- **Data section**
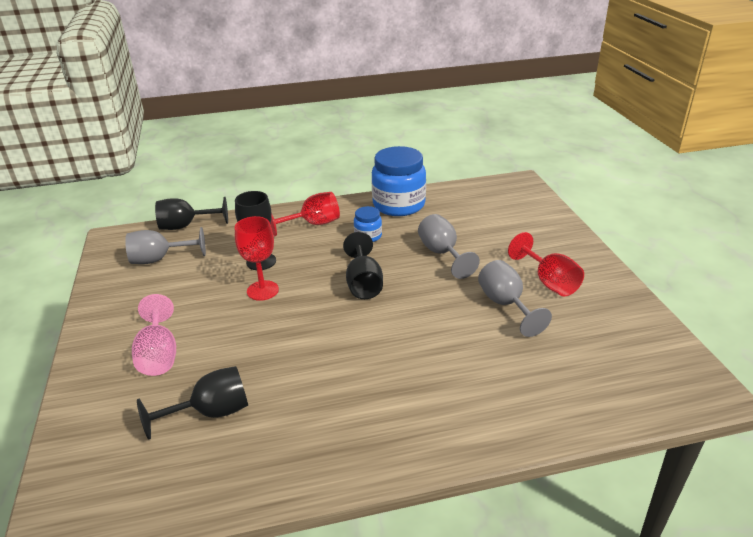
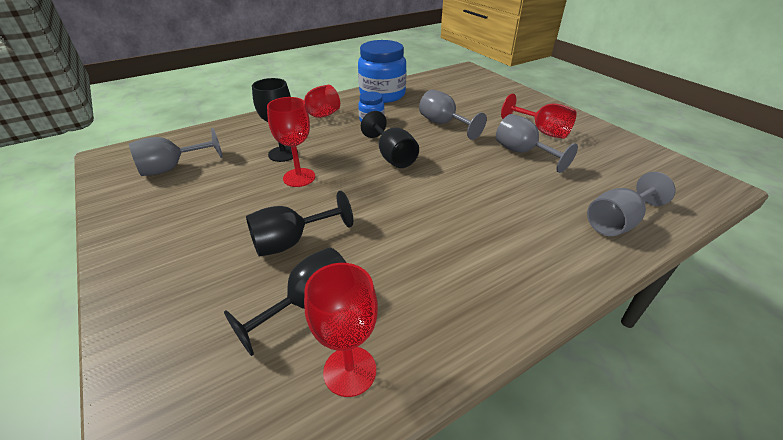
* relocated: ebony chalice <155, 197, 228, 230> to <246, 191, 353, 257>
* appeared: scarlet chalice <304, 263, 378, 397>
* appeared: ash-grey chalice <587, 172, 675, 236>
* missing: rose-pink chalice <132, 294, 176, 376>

- **Assignment**
Using the listing, count the lines holding the word "appeared" and write down that number alone.

- **Response to the exercise**
2